Among the records, which lines hold the word "grey"? Pick them out.

[Records excerpted from a collection]
# # # #

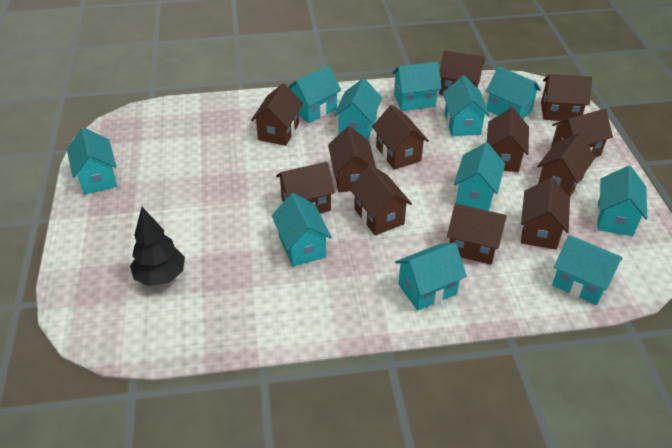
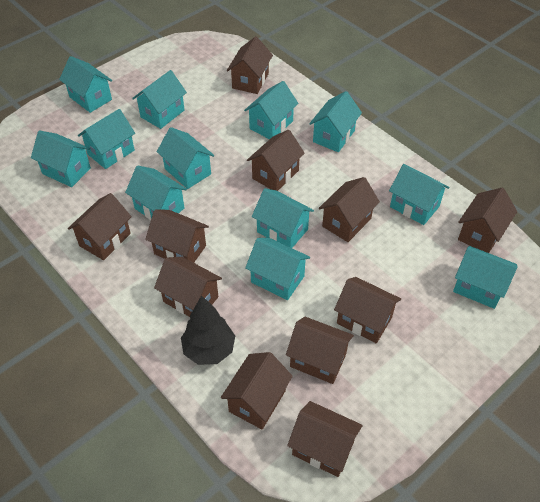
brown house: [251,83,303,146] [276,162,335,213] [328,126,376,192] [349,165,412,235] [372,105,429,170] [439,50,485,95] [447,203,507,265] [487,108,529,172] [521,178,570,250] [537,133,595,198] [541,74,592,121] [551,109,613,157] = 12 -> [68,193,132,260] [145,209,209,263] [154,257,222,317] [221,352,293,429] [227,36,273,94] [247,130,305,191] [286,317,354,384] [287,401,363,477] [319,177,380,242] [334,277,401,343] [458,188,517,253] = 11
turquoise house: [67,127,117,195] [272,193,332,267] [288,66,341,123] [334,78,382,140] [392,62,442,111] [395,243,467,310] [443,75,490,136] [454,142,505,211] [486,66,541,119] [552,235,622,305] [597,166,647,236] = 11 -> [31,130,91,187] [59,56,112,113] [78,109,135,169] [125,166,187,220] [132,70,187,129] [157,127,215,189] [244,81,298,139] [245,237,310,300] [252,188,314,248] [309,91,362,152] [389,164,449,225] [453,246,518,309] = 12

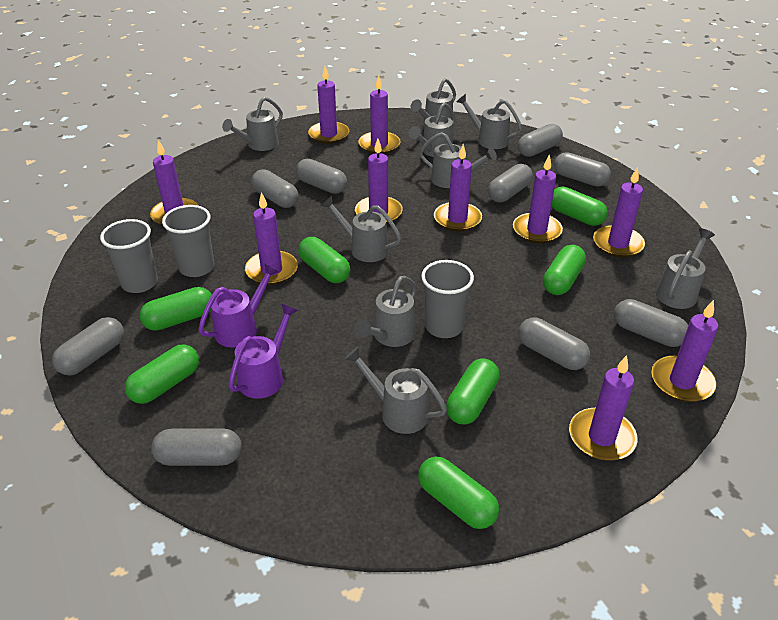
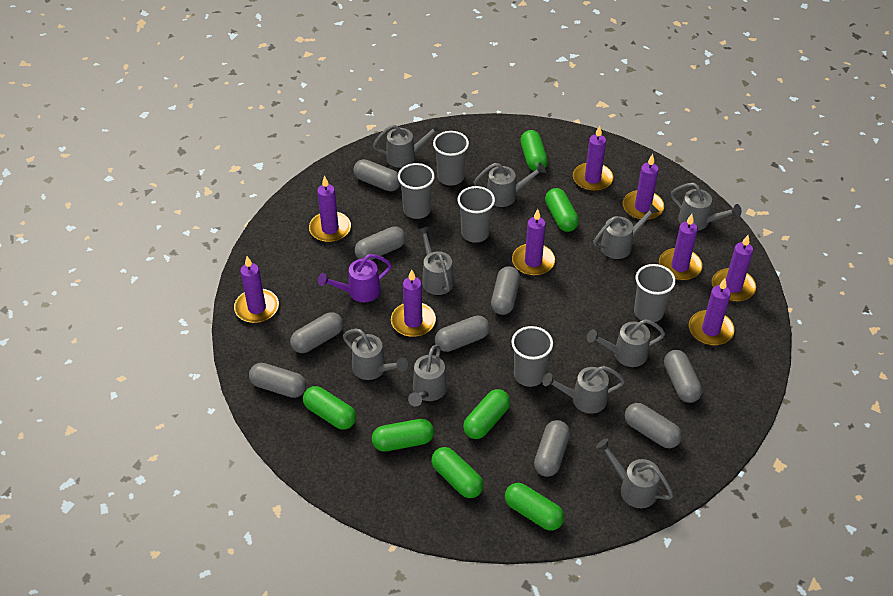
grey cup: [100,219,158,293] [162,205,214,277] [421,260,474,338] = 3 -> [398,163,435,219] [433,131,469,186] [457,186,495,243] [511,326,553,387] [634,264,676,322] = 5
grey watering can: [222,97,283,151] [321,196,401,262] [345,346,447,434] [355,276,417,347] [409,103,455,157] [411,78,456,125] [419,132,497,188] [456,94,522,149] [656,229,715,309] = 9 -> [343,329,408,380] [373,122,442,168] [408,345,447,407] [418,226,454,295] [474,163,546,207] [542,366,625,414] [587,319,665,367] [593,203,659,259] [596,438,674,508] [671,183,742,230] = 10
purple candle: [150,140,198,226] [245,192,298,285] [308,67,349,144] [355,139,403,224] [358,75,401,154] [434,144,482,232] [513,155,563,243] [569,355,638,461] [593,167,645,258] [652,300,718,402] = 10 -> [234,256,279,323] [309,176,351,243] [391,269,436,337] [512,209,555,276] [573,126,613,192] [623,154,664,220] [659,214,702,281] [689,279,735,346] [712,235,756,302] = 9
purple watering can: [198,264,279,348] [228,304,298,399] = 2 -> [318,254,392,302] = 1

# # # #

Finished exercise ::
grey cup: [100,219,158,293] [162,205,214,277] [421,260,474,338] = 3 -> [398,163,435,219] [433,131,469,186] [457,186,495,243] [511,326,553,387] [634,264,676,322] = 5
grey watering can: [222,97,283,151] [321,196,401,262] [345,346,447,434] [355,276,417,347] [409,103,455,157] [411,78,456,125] [419,132,497,188] [456,94,522,149] [656,229,715,309] = 9 -> [343,329,408,380] [373,122,442,168] [408,345,447,407] [418,226,454,295] [474,163,546,207] [542,366,625,414] [587,319,665,367] [593,203,659,259] [596,438,674,508] [671,183,742,230] = 10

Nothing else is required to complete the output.